Content starts

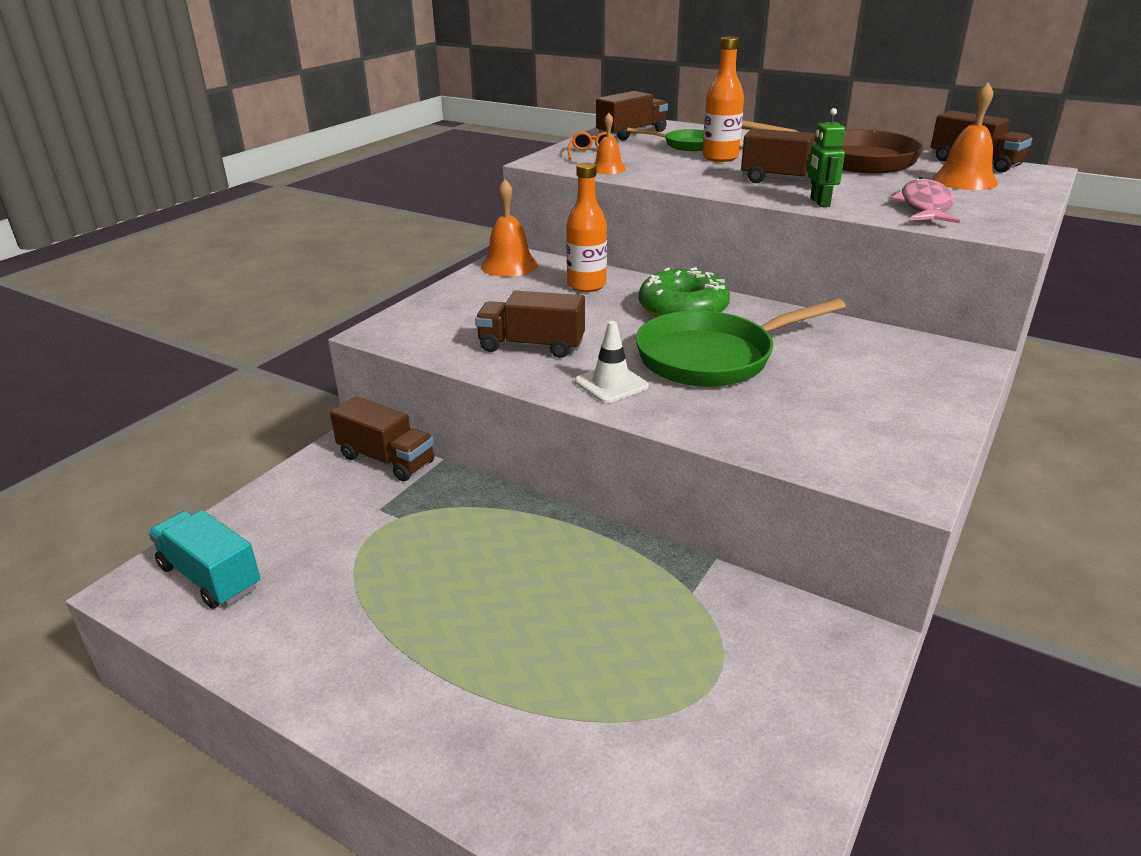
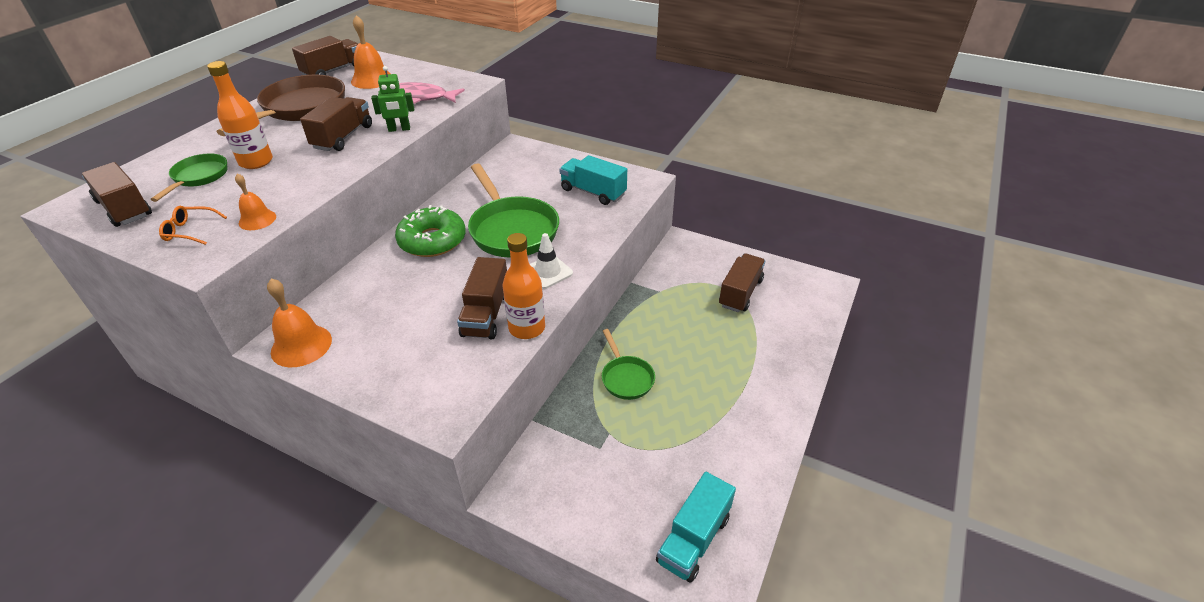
camera: 95 degrees left, 10 degrees up
(386, 459) = (533, 458): brown truck -> brown truck (740, 293)
(491, 538) = (626, 378): none -> green pan
(586, 285) = (370, 291): orange bottle -> orange bottle (527, 328)
(840, 425) = (593, 192): none -> turquoise truck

Content ends

• **Task to complete**
Which lines of the data include the word "none"? Copy each one.

• **Your solution**
(491, 538) = (626, 378): none -> green pan
(840, 425) = (593, 192): none -> turquoise truck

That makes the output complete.